## STORED DATA
#####

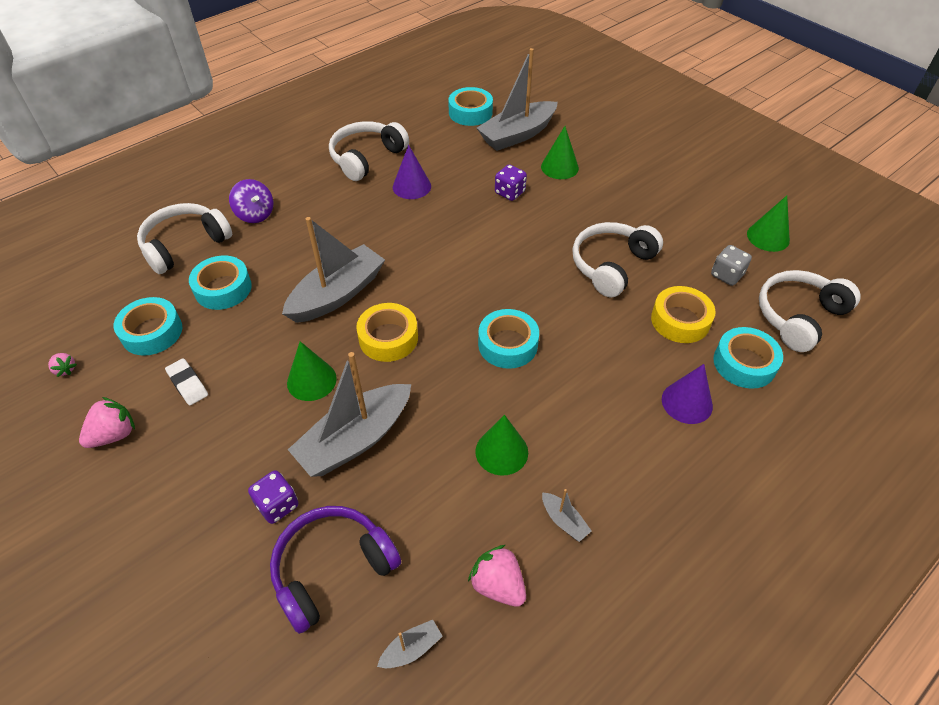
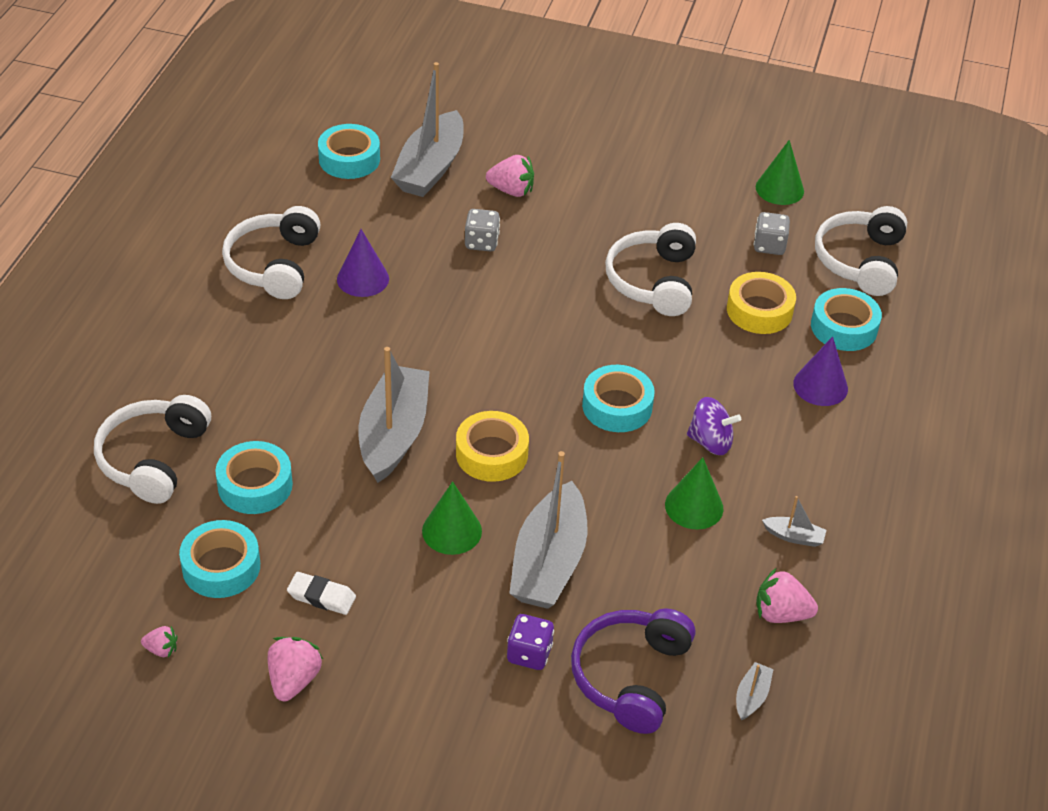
camera: 35 degrees left, 5 degrees down
(255, 214) = (204, 387): purple spinning top -> purple spinning top (710, 442)
(509, 192) = (481, 242): purple dice -> grey dice
(559, 167) = (511, 190): green cone -> pink strawberry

#####

## YOUR OBJECTIVE
Reprint the listing above exactly, without images.

## ANSWER
camera: 35 degrees left, 5 degrees down
(255, 214) = (204, 387): purple spinning top -> purple spinning top (710, 442)
(509, 192) = (481, 242): purple dice -> grey dice
(559, 167) = (511, 190): green cone -> pink strawberry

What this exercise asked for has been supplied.